[Image comparison counts]
---+---

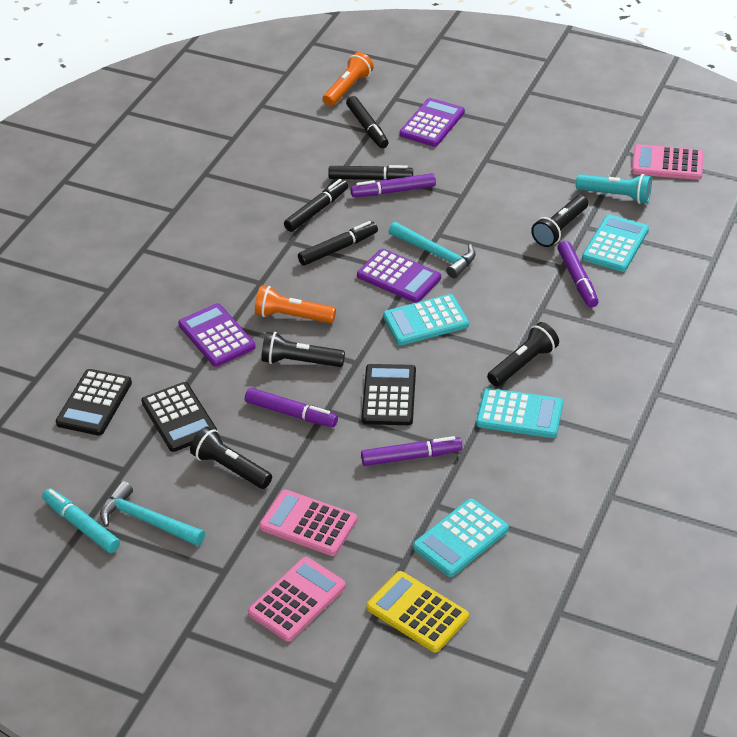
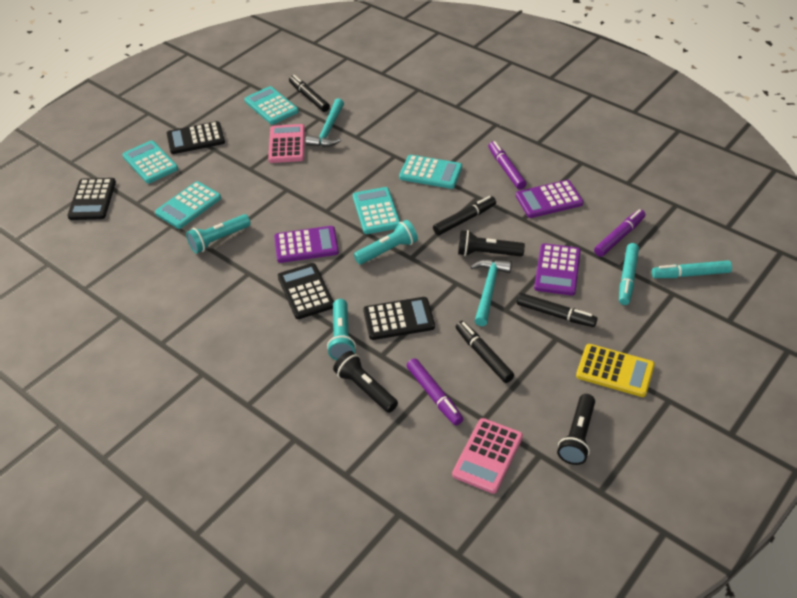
black calculator: 3 -> 4
black flashlight: 4 -> 3
orange flashlight: 2 -> 0
pink calculator: 3 -> 2
purple marker: 4 -> 3
turquoise calculator: 4 -> 5
turquoise flashlight: 1 -> 3
turquoise marker: 1 -> 2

---+---

* **Work order**
What is needed is an exact printout of all the entries, without the pictures.

* **Solution to this problem**
black calculator: 3 -> 4
black flashlight: 4 -> 3
orange flashlight: 2 -> 0
pink calculator: 3 -> 2
purple marker: 4 -> 3
turquoise calculator: 4 -> 5
turquoise flashlight: 1 -> 3
turquoise marker: 1 -> 2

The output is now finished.